# Data supplied
= Beginning of Section =

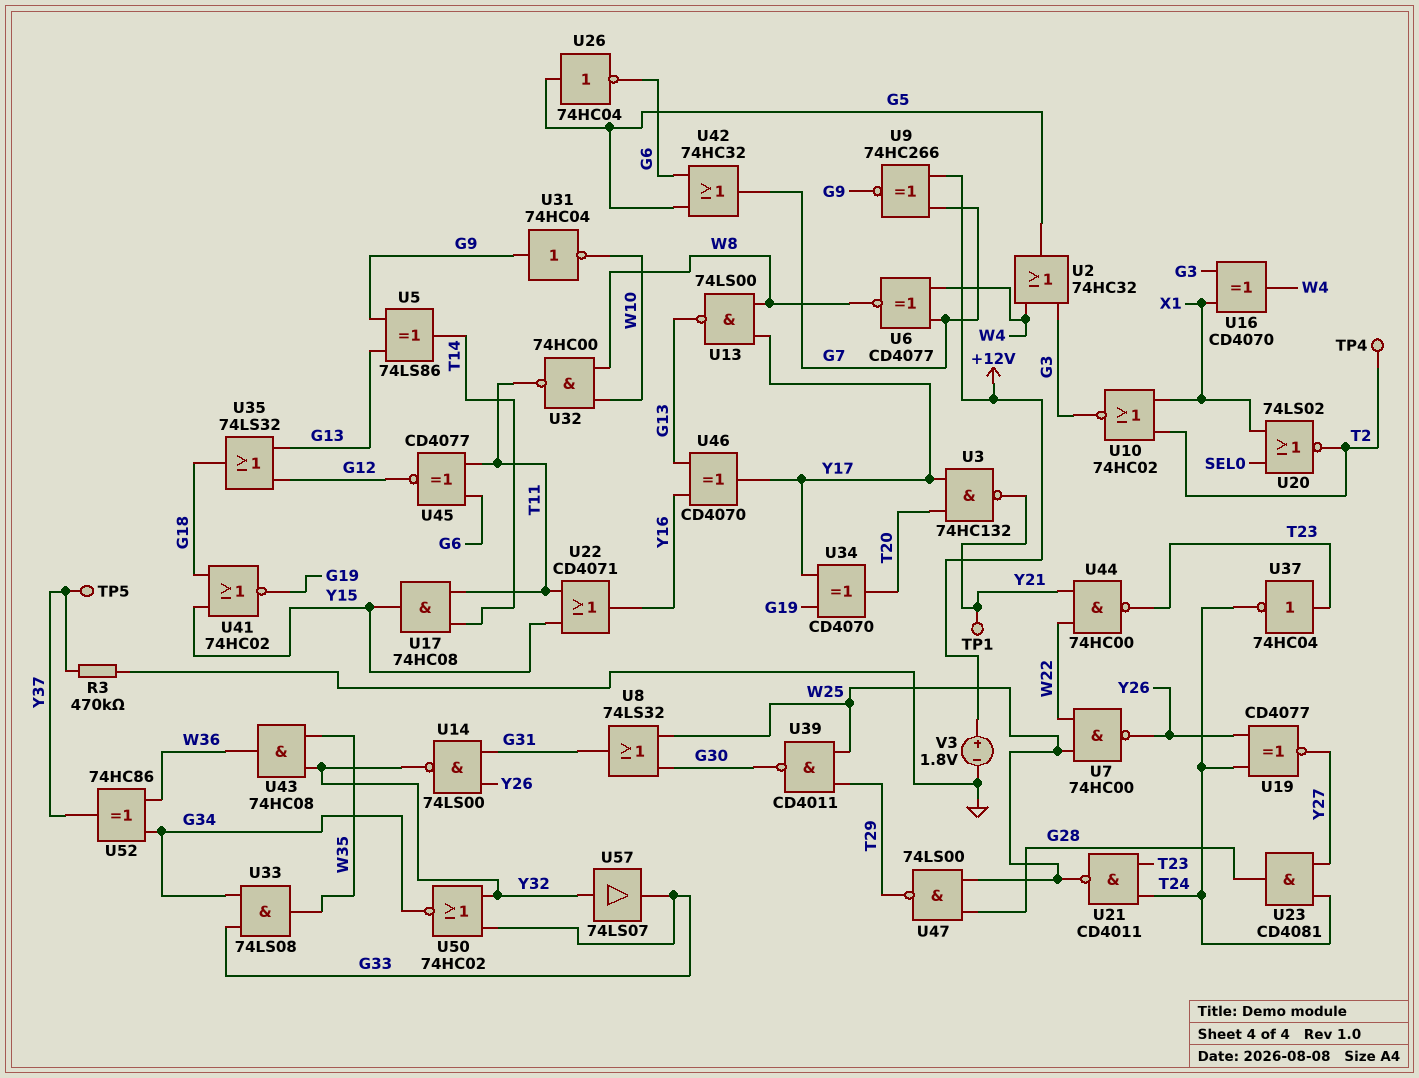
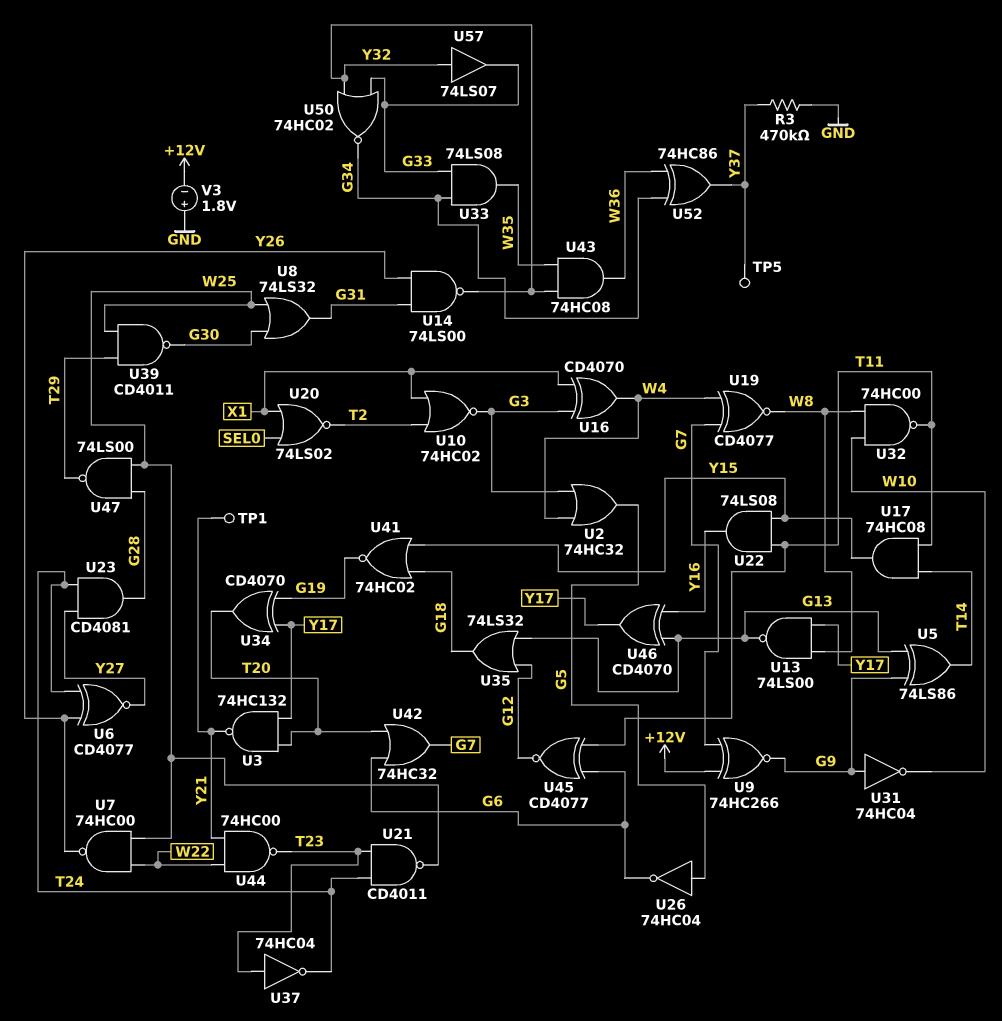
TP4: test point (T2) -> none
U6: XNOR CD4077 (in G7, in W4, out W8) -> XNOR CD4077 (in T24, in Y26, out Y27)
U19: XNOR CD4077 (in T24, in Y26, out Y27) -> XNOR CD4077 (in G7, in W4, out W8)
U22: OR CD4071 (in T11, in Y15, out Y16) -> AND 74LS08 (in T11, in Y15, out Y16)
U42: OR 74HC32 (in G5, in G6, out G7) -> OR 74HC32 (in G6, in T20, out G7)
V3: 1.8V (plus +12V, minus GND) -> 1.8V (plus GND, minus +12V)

= End of Section =
= Beginning of Section =

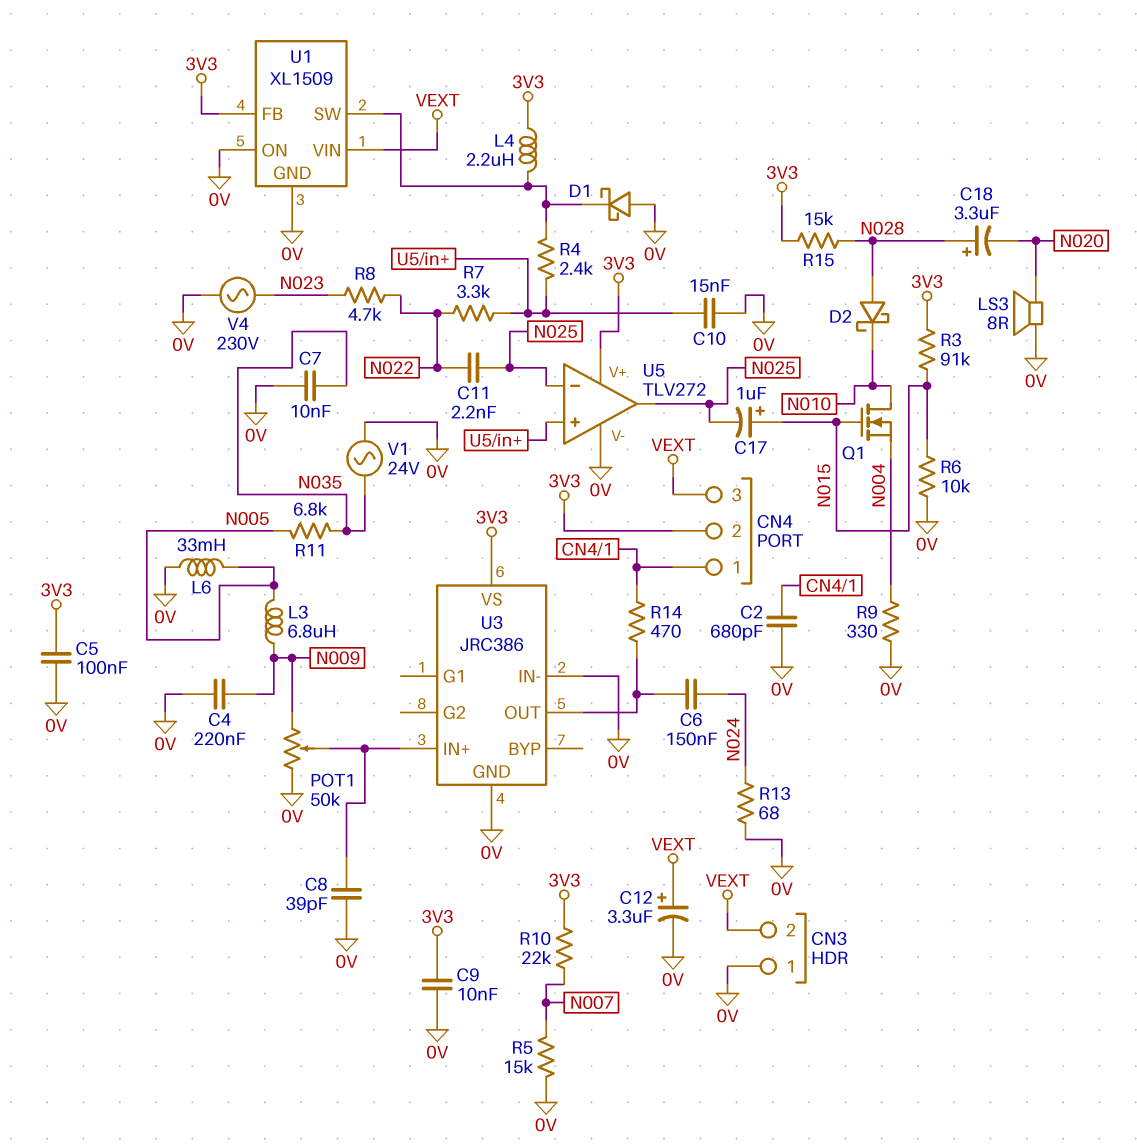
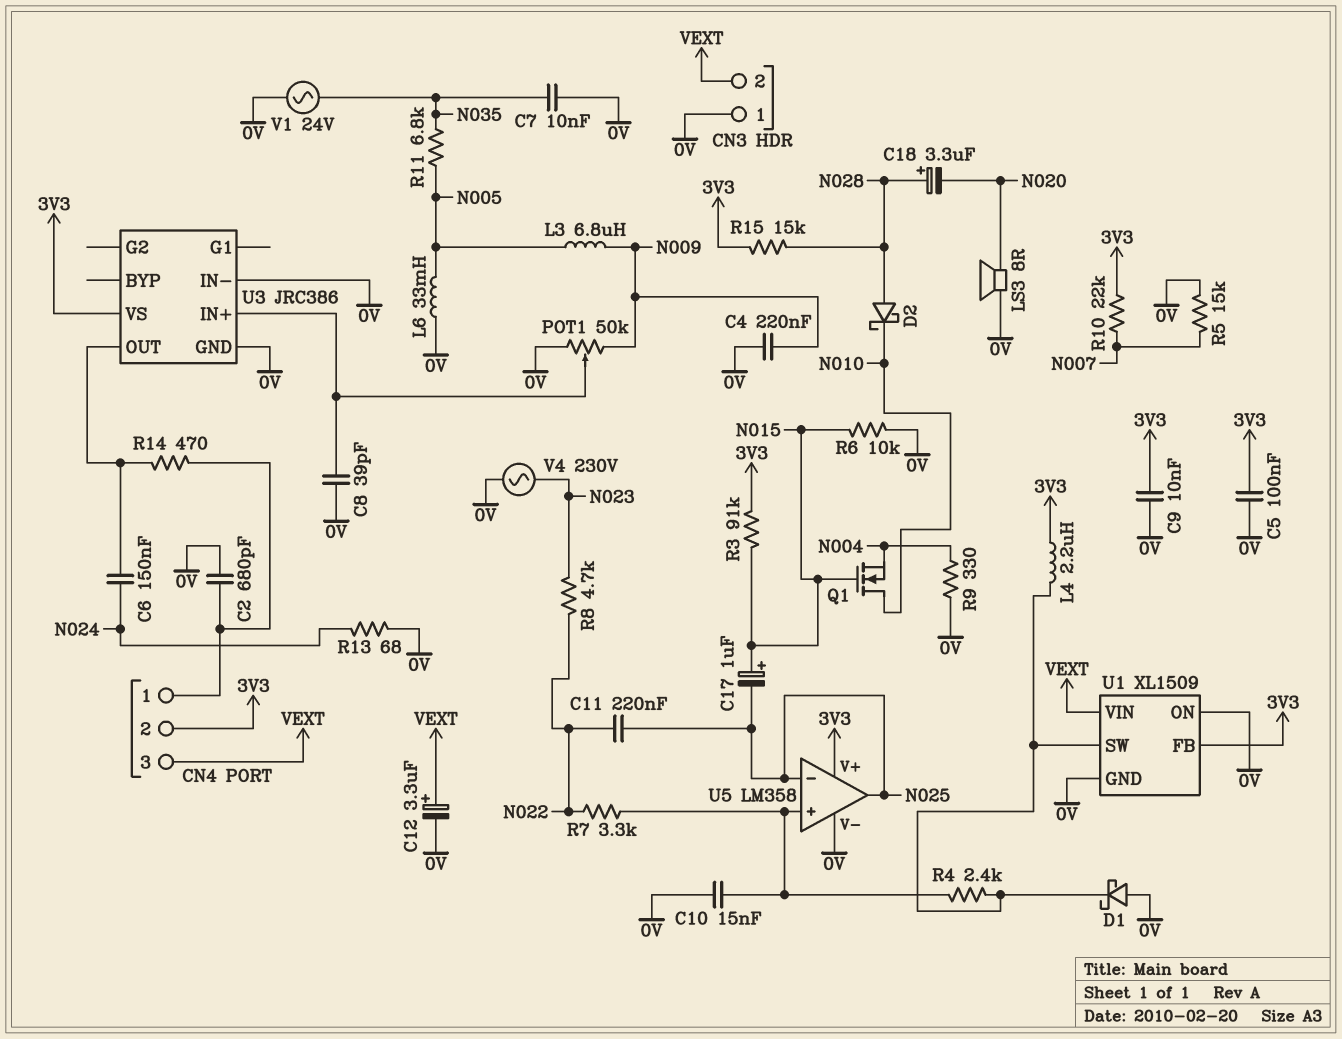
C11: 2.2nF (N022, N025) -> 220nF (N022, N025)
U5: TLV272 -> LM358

= End of Section =
= Beginning of Section =

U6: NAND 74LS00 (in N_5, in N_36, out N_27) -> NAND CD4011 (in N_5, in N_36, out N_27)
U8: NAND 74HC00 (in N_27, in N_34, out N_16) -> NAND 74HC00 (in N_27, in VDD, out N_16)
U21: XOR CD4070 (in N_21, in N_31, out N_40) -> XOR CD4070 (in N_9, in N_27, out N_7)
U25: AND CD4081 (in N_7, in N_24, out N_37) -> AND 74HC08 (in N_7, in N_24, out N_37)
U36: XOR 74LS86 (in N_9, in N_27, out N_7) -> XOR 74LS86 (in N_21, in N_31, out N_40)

= End of Section =

# Aim of the exercise
For the string "XNOR", go through the entries above and copy each line where it occurs.

# Your solution
U6: XNOR CD4077 (in G7, in W4, out W8) -> XNOR CD4077 (in T24, in Y26, out Y27)
U19: XNOR CD4077 (in T24, in Y26, out Y27) -> XNOR CD4077 (in G7, in W4, out W8)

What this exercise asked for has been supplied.